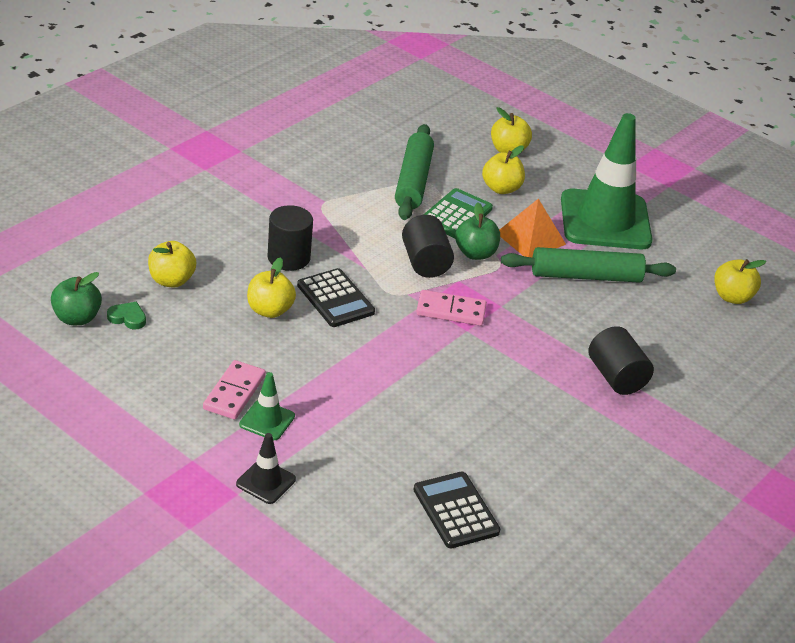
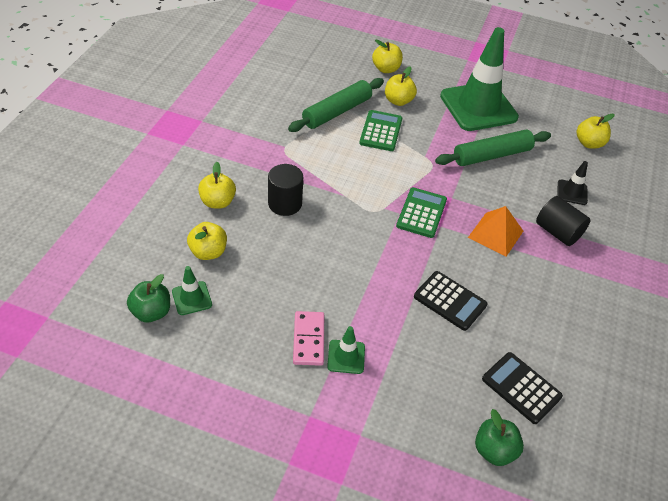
camera: 20 degrees left, 10 degrees up
(127, 318) = (192, 298): green heart -> green traffic cone
(266, 482) = (375, 415): black traffic cone -> black traffic cone (572, 192)
(270, 310) = (295, 255): yellow apple -> yellow apple (218, 202)
(335, 299) = (337, 229): black calculator -> black calculator (450, 301)
(413, 181) = (337, 112): green rolling pin -> green rolling pin turned 60 degrees clockwise
(425, 262) = (382, 177): black cylinder -> none
(451, 311) = (421, 213): pink domino -> green calculator
(475, 253) = (411, 159): green apple -> green apple (494, 450)
(530, 238) = (440, 136): orange pyramid -> orange pyramid (495, 234)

------------------------------------------------------------

§ YOUR OBJECTIVE: Filter the entries above down to the lines containing the word "black".

§ WRITTEN ANSWER:
(266, 482) = (375, 415): black traffic cone -> black traffic cone (572, 192)
(335, 299) = (337, 229): black calculator -> black calculator (450, 301)
(425, 262) = (382, 177): black cylinder -> none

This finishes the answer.